[Items listed in a dataset]

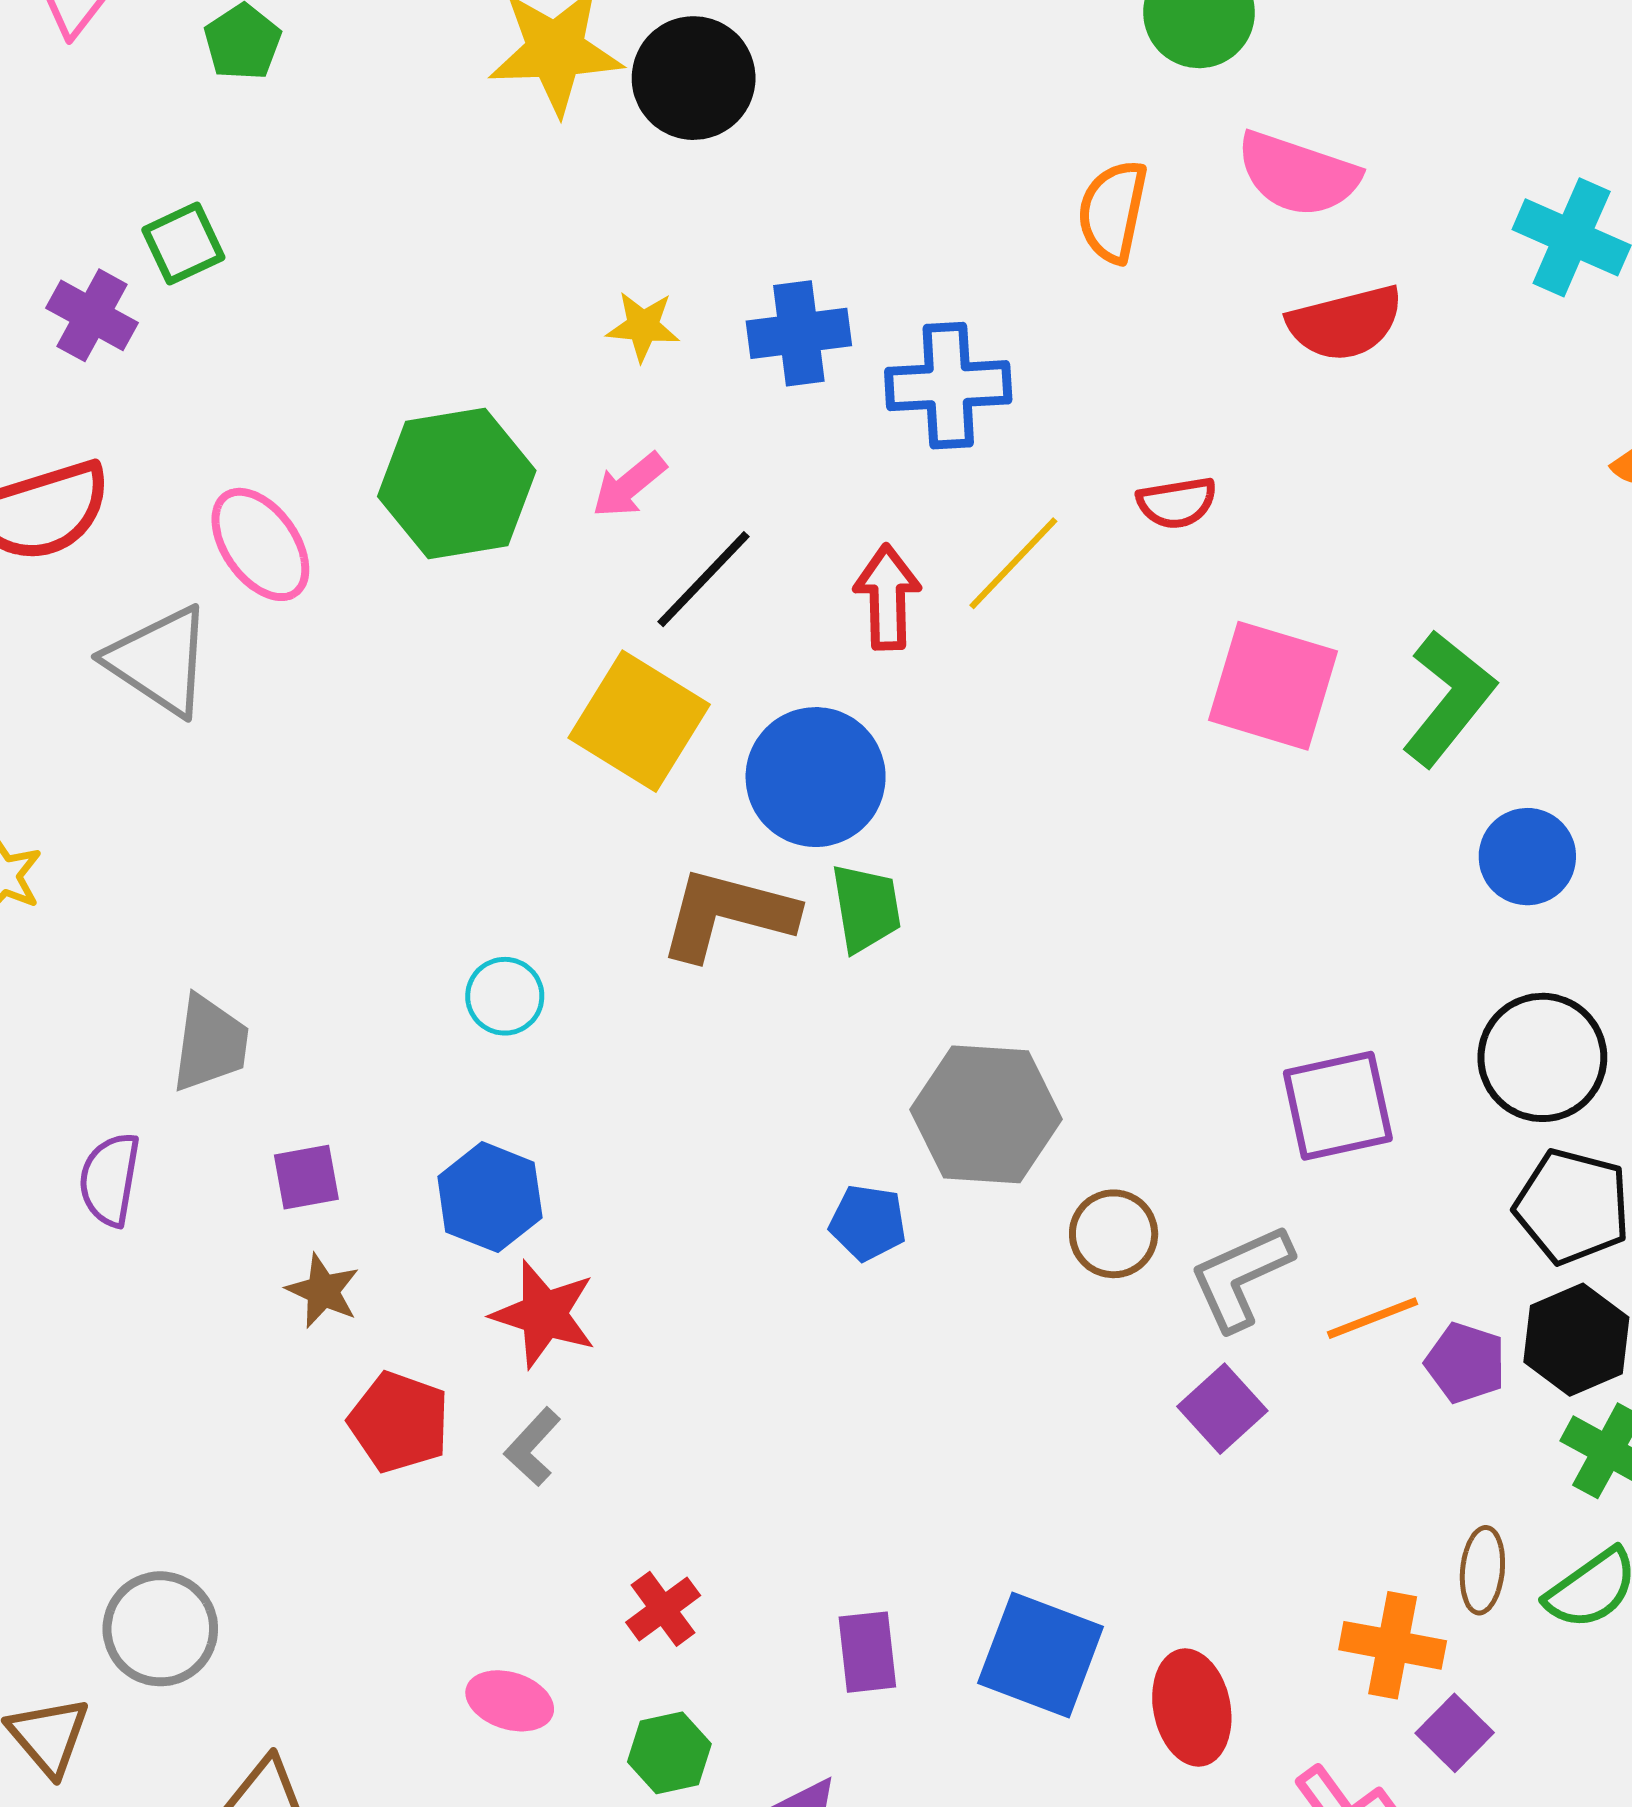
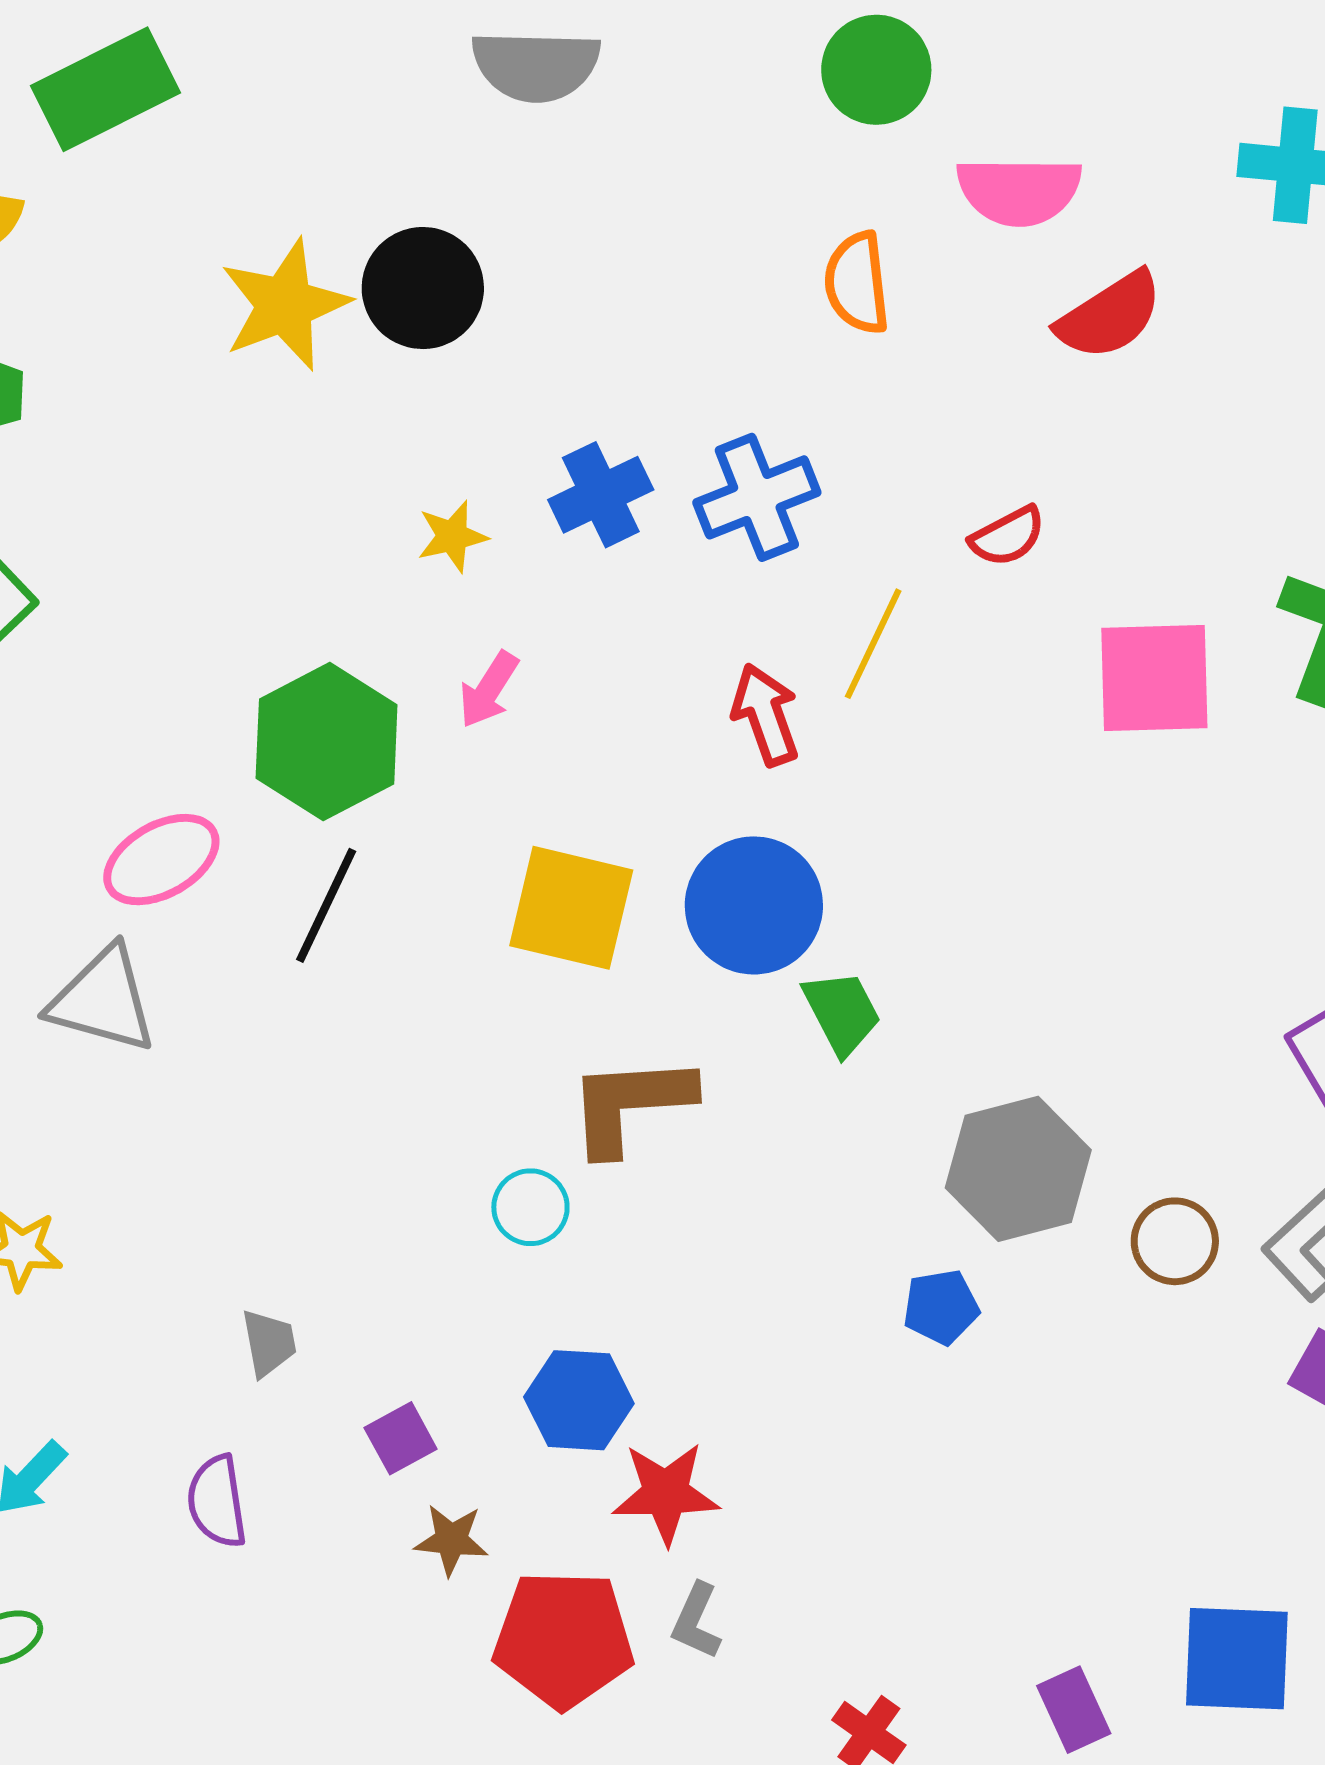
pink ellipse: (260, 544) -> (161, 860), turned -66
black line: (703, 579) -> (326, 905), moved
brown L-shape: (727, 914) -> (630, 1104), moved
gray trapezoid: (210, 1043) -> (269, 1343), size x0.7
red pentagon: (399, 1422) -> (563, 1639), size x1.4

### ASSIGNED TASK
Return the entries exactly as given. Do not include pictures.

### COMPLETED TASK
pink ellipse: (260, 544) -> (161, 860), turned -66
black line: (703, 579) -> (326, 905), moved
brown L-shape: (727, 914) -> (630, 1104), moved
gray trapezoid: (210, 1043) -> (269, 1343), size x0.7
red pentagon: (399, 1422) -> (563, 1639), size x1.4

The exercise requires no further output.